▶ Work task: Any picture must be dropped, but each line of the data should be duplicated exactly.

Items from a dataset
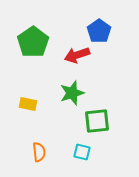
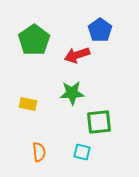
blue pentagon: moved 1 px right, 1 px up
green pentagon: moved 1 px right, 2 px up
green star: rotated 15 degrees clockwise
green square: moved 2 px right, 1 px down
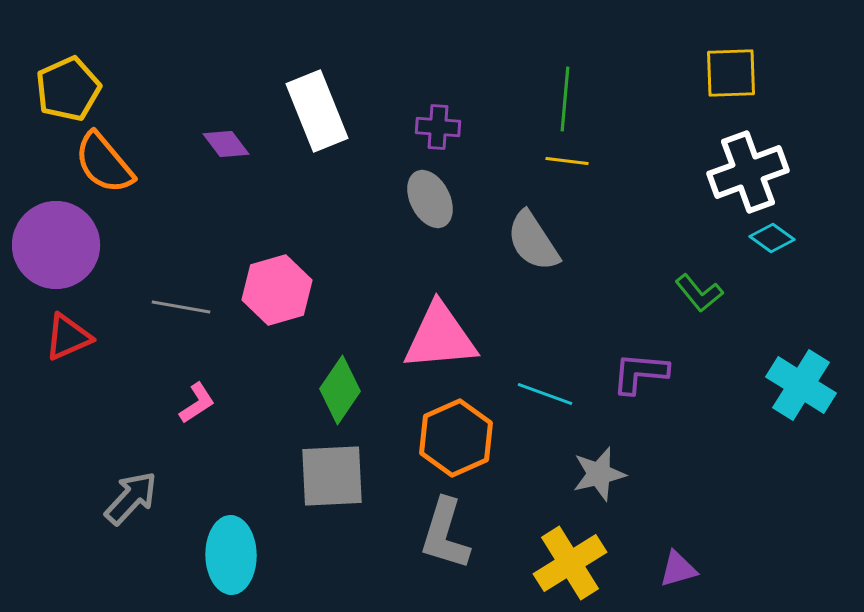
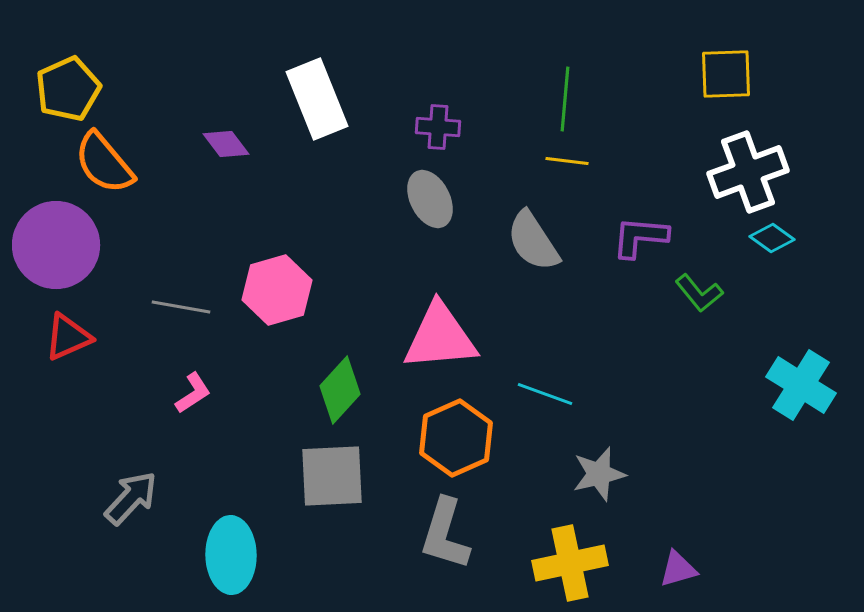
yellow square: moved 5 px left, 1 px down
white rectangle: moved 12 px up
purple L-shape: moved 136 px up
green diamond: rotated 8 degrees clockwise
pink L-shape: moved 4 px left, 10 px up
yellow cross: rotated 20 degrees clockwise
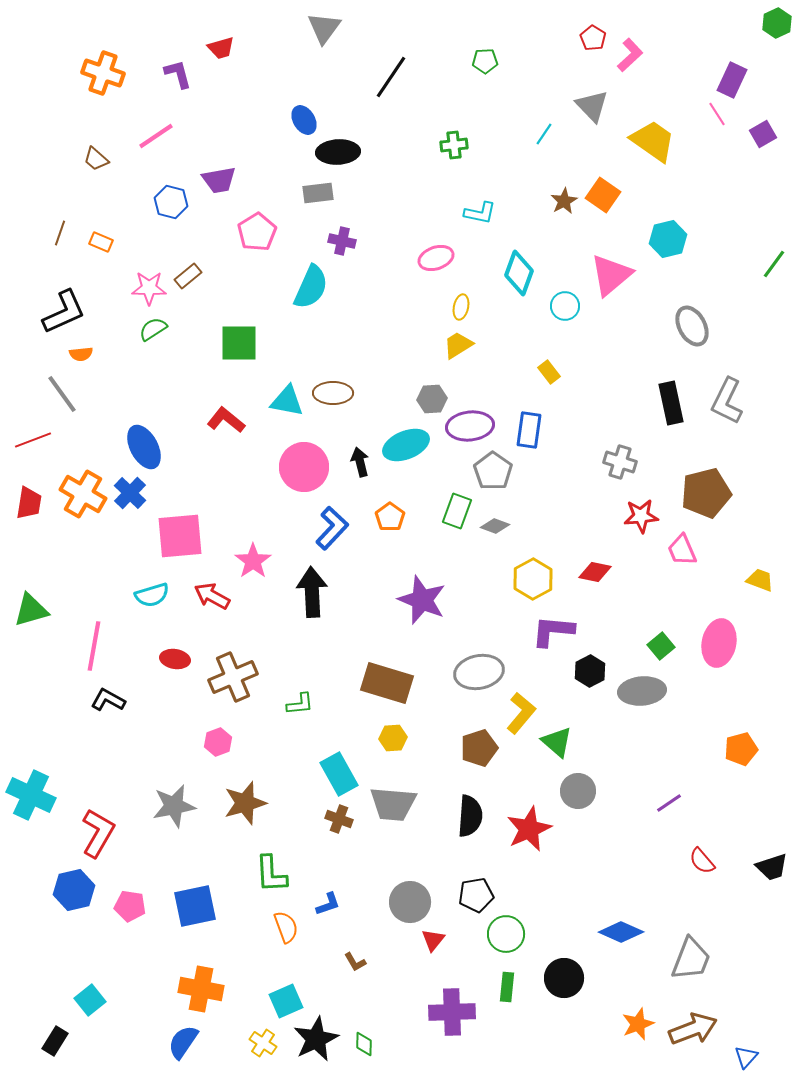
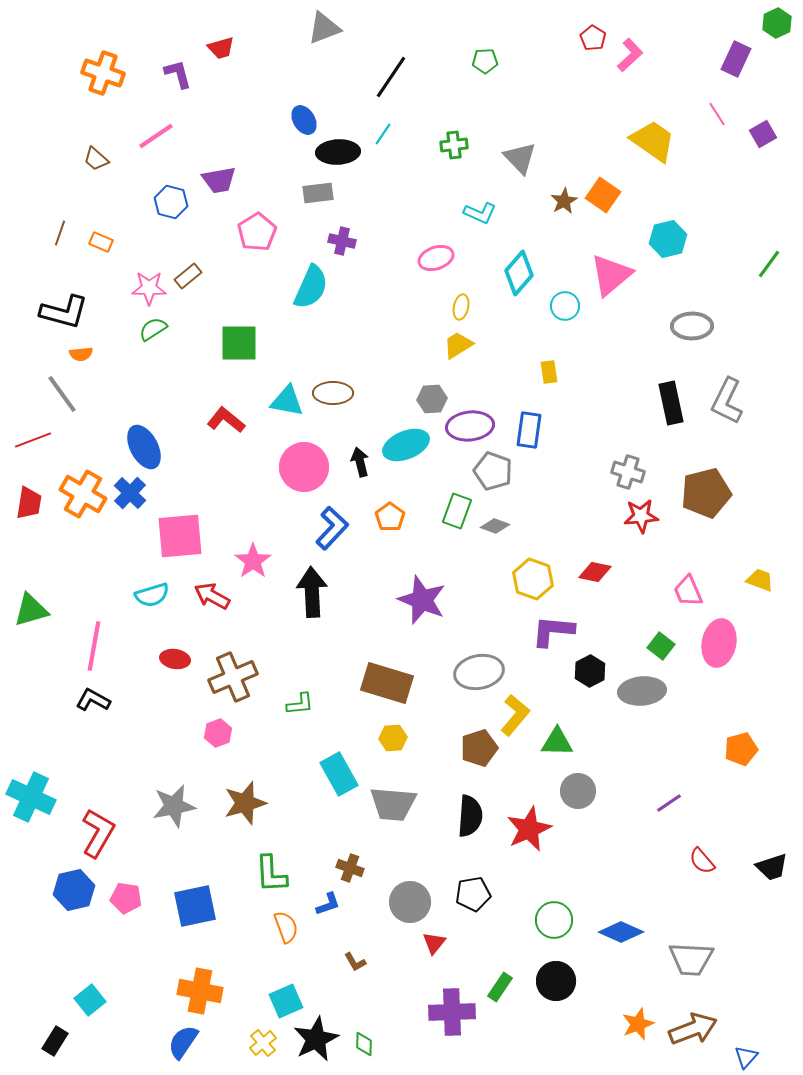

▶ Your response:
blue pentagon: moved 1 px right, 1 px up
green pentagon: moved 1 px right, 2 px up
green star: rotated 15 degrees clockwise
green square: moved 2 px right, 1 px down
yellow square: moved 5 px left, 1 px down
white rectangle: moved 12 px up
purple L-shape: moved 136 px up
green diamond: rotated 8 degrees clockwise
pink L-shape: moved 4 px left, 10 px up
yellow cross: rotated 20 degrees clockwise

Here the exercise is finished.